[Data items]
Content starts
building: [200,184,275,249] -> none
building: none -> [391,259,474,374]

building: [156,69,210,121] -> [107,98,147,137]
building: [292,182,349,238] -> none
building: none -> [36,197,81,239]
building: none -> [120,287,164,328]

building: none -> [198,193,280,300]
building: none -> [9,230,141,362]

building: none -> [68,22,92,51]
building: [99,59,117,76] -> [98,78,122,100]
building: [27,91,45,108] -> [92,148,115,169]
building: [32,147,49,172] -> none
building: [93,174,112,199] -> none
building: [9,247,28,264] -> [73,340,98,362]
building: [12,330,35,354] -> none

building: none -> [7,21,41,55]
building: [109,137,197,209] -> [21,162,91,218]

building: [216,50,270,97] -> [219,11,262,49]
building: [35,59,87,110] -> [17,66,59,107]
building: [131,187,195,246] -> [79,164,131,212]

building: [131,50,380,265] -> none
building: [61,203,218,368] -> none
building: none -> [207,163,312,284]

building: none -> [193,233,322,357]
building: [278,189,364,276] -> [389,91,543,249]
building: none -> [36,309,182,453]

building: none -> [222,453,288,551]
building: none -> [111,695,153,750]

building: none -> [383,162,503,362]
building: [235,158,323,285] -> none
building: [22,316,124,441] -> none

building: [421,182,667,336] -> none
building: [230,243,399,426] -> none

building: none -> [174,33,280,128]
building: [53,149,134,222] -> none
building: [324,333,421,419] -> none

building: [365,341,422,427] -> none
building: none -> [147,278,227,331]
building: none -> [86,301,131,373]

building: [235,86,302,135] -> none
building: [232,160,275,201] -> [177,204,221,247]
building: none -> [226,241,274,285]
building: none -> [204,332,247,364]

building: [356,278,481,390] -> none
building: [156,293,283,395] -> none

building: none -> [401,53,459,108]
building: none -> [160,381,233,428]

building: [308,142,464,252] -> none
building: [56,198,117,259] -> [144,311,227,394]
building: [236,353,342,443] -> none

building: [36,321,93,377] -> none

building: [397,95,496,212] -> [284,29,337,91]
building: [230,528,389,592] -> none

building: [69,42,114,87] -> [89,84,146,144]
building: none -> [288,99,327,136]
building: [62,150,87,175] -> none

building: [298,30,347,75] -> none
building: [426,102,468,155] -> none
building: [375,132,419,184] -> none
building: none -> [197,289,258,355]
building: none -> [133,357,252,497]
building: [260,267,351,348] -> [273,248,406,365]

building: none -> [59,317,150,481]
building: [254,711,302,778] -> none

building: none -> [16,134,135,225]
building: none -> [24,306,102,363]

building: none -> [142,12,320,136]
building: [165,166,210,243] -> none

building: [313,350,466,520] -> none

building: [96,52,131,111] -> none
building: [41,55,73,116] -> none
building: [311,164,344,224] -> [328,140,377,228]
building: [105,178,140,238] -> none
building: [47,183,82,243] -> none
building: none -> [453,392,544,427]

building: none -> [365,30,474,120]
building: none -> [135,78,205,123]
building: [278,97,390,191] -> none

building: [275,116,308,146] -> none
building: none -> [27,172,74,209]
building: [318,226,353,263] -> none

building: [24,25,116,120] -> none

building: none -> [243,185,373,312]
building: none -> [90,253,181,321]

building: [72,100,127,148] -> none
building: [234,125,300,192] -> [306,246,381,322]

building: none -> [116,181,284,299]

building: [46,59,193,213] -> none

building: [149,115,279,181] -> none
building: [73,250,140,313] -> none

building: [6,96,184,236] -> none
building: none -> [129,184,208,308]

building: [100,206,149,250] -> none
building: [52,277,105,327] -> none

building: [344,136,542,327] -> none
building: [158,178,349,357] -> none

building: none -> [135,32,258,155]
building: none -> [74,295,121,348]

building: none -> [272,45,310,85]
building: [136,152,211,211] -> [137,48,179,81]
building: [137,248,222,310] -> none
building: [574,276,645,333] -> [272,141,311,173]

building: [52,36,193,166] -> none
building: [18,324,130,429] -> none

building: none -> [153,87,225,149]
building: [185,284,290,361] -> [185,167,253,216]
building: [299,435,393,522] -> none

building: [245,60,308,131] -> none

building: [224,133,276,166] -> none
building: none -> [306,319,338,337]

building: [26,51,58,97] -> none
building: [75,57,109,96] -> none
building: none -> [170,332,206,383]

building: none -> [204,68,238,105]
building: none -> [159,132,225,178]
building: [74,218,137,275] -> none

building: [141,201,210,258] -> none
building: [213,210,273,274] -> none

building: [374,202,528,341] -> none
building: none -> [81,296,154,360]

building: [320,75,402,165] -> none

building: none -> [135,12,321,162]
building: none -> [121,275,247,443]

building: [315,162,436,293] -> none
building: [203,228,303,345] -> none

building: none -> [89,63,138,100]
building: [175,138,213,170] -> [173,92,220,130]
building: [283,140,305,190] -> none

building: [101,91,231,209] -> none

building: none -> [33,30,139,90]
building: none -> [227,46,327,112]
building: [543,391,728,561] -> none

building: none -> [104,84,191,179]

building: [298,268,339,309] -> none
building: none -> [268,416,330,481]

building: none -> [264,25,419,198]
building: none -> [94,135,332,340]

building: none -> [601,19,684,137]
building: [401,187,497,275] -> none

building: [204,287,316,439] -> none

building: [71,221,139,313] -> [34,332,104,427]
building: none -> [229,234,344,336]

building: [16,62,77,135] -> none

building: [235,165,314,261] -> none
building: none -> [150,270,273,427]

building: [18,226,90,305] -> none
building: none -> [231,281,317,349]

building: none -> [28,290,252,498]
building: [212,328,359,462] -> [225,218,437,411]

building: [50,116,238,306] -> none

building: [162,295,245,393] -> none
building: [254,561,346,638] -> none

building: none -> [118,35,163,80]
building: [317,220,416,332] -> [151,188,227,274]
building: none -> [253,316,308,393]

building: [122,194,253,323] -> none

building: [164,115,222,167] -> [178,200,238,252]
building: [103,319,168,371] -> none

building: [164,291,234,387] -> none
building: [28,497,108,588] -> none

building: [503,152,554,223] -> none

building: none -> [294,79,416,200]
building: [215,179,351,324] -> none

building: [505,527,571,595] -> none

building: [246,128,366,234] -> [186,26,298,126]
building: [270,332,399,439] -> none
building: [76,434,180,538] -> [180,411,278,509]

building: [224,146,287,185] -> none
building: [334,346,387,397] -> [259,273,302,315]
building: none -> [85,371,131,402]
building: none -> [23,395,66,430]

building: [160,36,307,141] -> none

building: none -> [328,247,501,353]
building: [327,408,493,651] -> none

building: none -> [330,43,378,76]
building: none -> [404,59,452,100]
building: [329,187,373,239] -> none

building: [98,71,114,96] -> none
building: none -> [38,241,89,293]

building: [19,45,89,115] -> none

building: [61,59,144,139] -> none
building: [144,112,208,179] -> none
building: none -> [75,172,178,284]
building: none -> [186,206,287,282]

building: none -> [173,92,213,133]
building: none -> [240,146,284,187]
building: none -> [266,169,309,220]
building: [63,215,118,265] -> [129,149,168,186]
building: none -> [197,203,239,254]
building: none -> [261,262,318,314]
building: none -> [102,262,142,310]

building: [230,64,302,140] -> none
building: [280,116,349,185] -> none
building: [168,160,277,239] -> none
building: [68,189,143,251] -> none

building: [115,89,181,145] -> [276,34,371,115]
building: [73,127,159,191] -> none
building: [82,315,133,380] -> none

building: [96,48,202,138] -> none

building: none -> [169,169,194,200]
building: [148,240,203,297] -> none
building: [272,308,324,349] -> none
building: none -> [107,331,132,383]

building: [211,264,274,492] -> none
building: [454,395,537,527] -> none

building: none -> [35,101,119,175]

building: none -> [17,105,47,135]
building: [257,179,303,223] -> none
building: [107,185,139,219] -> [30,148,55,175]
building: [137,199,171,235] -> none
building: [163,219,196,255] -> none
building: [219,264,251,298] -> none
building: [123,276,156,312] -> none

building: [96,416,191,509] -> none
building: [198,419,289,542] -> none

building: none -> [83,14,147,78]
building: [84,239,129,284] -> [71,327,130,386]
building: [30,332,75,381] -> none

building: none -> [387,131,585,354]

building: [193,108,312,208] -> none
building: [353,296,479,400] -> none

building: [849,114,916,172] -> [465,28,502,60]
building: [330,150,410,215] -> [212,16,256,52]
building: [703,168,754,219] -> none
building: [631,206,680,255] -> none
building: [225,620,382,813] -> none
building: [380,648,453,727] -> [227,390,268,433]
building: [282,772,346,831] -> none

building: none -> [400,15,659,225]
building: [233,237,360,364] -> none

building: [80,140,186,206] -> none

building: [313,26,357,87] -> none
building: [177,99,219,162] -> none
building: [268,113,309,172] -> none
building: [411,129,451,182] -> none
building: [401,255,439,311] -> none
Content ends
Task details:
Write down exactly the span of lines above from the one containing "building: none -> [204,332,247,364]" to the one containing "building: [158,178,349,357] -> none", both ends included.

Answer to this problem:
building: none -> [204,332,247,364]

building: [356,278,481,390] -> none
building: [156,293,283,395] -> none

building: none -> [401,53,459,108]
building: none -> [160,381,233,428]

building: [308,142,464,252] -> none
building: [56,198,117,259] -> [144,311,227,394]
building: [236,353,342,443] -> none

building: [36,321,93,377] -> none

building: [397,95,496,212] -> [284,29,337,91]
building: [230,528,389,592] -> none

building: [69,42,114,87] -> [89,84,146,144]
building: none -> [288,99,327,136]
building: [62,150,87,175] -> none

building: [298,30,347,75] -> none
building: [426,102,468,155] -> none
building: [375,132,419,184] -> none
building: none -> [197,289,258,355]
building: none -> [133,357,252,497]
building: [260,267,351,348] -> [273,248,406,365]

building: none -> [59,317,150,481]
building: [254,711,302,778] -> none

building: none -> [16,134,135,225]
building: none -> [24,306,102,363]

building: none -> [142,12,320,136]
building: [165,166,210,243] -> none

building: [313,350,466,520] -> none

building: [96,52,131,111] -> none
building: [41,55,73,116] -> none
building: [311,164,344,224] -> [328,140,377,228]
building: [105,178,140,238] -> none
building: [47,183,82,243] -> none
building: none -> [453,392,544,427]

building: none -> [365,30,474,120]
building: none -> [135,78,205,123]
building: [278,97,390,191] -> none

building: [275,116,308,146] -> none
building: none -> [27,172,74,209]
building: [318,226,353,263] -> none

building: [24,25,116,120] -> none

building: none -> [243,185,373,312]
building: none -> [90,253,181,321]

building: [72,100,127,148] -> none
building: [234,125,300,192] -> [306,246,381,322]

building: none -> [116,181,284,299]

building: [46,59,193,213] -> none

building: [149,115,279,181] -> none
building: [73,250,140,313] -> none

building: [6,96,184,236] -> none
building: none -> [129,184,208,308]

building: [100,206,149,250] -> none
building: [52,277,105,327] -> none

building: [344,136,542,327] -> none
building: [158,178,349,357] -> none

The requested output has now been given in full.